::: Data to use
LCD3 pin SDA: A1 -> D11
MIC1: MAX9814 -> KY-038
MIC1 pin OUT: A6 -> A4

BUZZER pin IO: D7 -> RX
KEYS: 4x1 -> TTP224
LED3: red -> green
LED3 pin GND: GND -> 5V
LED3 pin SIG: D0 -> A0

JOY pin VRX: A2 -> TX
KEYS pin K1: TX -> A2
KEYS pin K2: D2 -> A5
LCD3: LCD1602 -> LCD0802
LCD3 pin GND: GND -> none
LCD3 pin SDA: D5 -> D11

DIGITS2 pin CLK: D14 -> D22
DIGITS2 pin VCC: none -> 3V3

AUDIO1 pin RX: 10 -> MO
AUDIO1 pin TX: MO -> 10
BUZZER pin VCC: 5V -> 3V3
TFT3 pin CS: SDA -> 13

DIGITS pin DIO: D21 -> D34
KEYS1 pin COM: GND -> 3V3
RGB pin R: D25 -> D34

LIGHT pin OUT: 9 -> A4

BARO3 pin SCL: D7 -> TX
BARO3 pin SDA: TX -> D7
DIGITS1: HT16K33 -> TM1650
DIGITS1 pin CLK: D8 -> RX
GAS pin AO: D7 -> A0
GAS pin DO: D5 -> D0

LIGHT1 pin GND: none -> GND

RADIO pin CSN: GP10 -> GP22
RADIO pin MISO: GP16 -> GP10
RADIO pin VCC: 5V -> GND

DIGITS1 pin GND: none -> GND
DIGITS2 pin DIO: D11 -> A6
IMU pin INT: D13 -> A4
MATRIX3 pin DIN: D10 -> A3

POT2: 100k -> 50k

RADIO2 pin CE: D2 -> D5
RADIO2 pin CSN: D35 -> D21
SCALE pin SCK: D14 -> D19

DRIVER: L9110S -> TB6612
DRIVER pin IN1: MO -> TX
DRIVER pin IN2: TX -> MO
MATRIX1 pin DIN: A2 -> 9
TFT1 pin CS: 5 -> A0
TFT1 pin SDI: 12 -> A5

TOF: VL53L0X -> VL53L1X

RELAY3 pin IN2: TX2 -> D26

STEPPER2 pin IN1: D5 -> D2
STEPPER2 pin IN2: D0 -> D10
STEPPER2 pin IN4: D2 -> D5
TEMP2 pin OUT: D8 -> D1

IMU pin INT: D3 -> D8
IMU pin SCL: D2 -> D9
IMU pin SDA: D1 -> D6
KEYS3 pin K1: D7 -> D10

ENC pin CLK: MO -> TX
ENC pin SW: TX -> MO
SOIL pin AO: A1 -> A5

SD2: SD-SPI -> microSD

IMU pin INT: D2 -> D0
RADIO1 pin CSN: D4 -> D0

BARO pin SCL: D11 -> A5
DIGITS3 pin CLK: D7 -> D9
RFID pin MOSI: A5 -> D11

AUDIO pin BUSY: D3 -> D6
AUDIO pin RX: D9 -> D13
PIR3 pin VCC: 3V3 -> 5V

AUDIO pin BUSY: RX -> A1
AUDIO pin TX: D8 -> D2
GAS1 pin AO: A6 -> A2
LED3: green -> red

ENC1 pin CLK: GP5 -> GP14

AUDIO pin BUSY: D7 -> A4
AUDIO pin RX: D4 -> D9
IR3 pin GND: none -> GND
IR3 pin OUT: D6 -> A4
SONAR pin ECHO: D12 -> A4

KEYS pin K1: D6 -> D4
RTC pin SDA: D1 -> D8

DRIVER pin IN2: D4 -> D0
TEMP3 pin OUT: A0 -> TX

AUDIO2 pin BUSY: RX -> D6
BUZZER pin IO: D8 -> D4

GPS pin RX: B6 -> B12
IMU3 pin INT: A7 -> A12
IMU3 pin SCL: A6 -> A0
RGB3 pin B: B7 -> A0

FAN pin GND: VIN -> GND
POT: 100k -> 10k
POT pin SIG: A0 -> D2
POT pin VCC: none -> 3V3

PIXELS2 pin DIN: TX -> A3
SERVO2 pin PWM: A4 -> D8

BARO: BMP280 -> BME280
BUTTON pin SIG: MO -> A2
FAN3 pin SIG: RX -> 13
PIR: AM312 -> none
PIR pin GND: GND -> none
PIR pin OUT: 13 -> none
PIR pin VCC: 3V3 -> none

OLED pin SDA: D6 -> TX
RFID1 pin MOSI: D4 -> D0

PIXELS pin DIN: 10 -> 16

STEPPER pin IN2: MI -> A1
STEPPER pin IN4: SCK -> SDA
::::::
> **About this task**
The required output is every line from the one with "PIR pin OUT: 13 -> none" to the final line of the entries, repeated exactly and with nothing else.

> **Task answer**
PIR pin OUT: 13 -> none
PIR pin VCC: 3V3 -> none

OLED pin SDA: D6 -> TX
RFID1 pin MOSI: D4 -> D0

PIXELS pin DIN: 10 -> 16

STEPPER pin IN2: MI -> A1
STEPPER pin IN4: SCK -> SDA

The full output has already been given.